# Exercise brief:
Transcribe exactly, and only, the lines from the one containing "blue rectangle: (390, 399)" through the last line of the data.

Data shown Start Marker

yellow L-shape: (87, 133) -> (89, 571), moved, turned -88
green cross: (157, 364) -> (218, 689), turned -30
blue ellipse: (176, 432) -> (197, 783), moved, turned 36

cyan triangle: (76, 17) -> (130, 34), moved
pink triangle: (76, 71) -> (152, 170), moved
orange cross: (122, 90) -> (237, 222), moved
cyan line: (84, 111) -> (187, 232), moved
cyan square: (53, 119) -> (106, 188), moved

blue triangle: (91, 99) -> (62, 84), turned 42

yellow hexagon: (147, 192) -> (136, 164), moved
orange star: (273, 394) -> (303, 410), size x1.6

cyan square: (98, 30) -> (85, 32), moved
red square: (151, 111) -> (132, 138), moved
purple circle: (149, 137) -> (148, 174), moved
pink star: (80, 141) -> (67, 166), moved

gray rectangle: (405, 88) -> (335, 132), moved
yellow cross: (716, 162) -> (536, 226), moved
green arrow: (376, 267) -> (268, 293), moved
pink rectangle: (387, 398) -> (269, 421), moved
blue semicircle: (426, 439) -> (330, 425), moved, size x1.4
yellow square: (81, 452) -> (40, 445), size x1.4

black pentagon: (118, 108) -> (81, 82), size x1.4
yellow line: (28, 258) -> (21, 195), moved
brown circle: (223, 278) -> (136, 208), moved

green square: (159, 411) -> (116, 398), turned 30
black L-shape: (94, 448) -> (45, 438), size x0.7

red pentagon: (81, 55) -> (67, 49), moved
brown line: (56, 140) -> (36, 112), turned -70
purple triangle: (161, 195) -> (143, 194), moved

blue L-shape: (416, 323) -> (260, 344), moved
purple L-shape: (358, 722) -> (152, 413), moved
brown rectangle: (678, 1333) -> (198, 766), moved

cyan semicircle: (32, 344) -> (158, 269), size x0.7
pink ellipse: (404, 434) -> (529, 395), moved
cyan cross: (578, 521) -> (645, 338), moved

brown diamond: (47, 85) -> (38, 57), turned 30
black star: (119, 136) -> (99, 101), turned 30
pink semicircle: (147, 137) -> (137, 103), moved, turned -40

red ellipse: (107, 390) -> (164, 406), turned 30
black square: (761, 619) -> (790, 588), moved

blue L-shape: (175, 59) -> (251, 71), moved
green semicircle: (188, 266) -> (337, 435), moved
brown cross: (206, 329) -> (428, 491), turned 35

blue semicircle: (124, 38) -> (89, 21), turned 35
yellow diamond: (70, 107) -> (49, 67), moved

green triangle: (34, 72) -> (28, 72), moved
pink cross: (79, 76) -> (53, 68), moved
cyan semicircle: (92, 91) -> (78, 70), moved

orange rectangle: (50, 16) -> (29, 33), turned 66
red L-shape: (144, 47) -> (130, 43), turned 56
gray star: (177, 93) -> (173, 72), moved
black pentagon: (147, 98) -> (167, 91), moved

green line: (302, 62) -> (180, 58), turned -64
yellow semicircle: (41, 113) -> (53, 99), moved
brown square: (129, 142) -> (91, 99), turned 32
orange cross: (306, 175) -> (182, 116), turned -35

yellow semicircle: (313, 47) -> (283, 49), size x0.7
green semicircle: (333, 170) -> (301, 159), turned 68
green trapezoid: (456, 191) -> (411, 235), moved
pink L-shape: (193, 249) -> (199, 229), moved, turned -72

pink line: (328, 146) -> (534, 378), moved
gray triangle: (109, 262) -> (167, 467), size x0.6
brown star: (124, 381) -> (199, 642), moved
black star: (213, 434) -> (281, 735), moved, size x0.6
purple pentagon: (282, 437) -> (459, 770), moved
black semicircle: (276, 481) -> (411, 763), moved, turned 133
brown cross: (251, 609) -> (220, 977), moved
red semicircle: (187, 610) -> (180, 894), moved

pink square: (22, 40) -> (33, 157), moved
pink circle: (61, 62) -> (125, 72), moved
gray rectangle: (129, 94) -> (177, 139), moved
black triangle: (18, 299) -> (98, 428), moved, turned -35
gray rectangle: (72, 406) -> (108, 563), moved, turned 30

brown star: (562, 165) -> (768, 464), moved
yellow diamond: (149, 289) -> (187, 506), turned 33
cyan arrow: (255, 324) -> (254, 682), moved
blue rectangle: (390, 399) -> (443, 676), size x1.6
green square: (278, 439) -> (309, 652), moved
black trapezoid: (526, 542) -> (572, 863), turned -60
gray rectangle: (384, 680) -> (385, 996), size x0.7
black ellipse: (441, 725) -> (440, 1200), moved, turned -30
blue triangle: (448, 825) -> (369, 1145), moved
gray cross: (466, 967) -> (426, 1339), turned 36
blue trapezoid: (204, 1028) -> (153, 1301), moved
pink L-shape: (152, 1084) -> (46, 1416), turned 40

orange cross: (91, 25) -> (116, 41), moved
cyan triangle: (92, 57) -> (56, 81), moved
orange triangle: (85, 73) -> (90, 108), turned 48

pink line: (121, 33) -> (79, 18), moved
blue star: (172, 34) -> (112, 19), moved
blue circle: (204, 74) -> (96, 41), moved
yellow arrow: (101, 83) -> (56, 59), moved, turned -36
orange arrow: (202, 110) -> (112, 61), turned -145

Data shown End Marker

# Reply to the task:
blue rectangle: (390, 399) -> (443, 676), size x1.6
green square: (278, 439) -> (309, 652), moved
black trapezoid: (526, 542) -> (572, 863), turned -60
gray rectangle: (384, 680) -> (385, 996), size x0.7
black ellipse: (441, 725) -> (440, 1200), moved, turned -30
blue triangle: (448, 825) -> (369, 1145), moved
gray cross: (466, 967) -> (426, 1339), turned 36
blue trapezoid: (204, 1028) -> (153, 1301), moved
pink L-shape: (152, 1084) -> (46, 1416), turned 40

orange cross: (91, 25) -> (116, 41), moved
cyan triangle: (92, 57) -> (56, 81), moved
orange triangle: (85, 73) -> (90, 108), turned 48

pink line: (121, 33) -> (79, 18), moved
blue star: (172, 34) -> (112, 19), moved
blue circle: (204, 74) -> (96, 41), moved
yellow arrow: (101, 83) -> (56, 59), moved, turned -36
orange arrow: (202, 110) -> (112, 61), turned -145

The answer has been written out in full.